▶ _Task directions_
Set down the full listing below word for word; pictures stay out of the copy.
————————
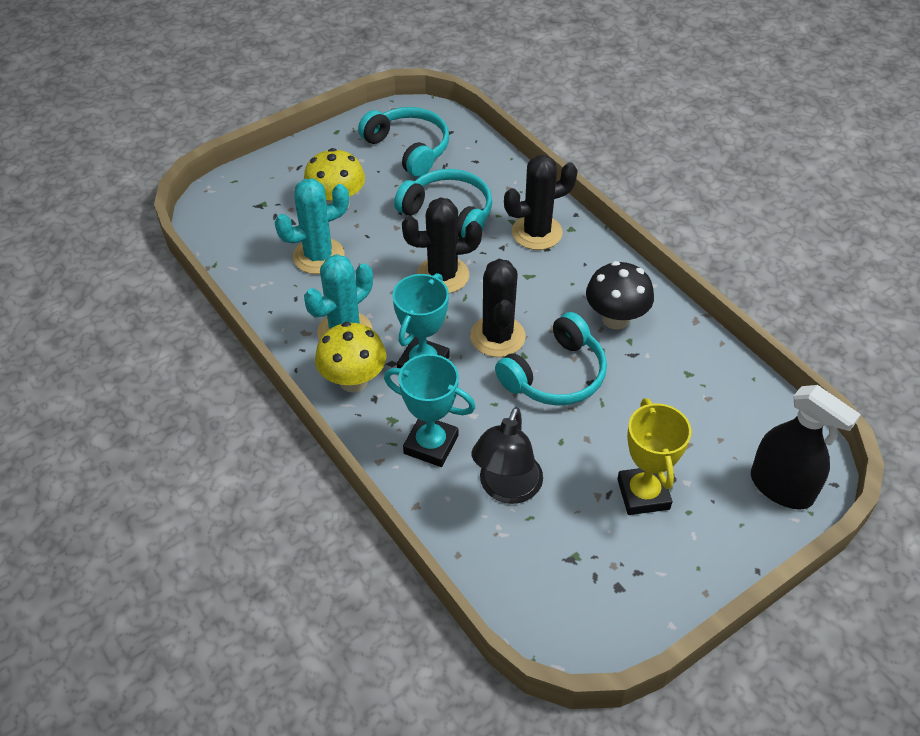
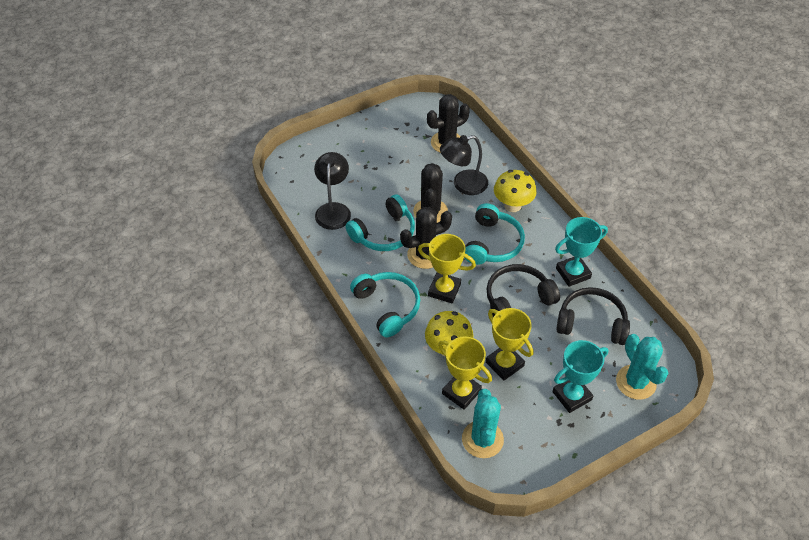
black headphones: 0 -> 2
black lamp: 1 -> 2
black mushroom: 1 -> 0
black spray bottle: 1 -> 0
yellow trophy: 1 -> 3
————————
▶ _Your solution_
black headphones: 0 -> 2
black lamp: 1 -> 2
black mushroom: 1 -> 0
black spray bottle: 1 -> 0
yellow trophy: 1 -> 3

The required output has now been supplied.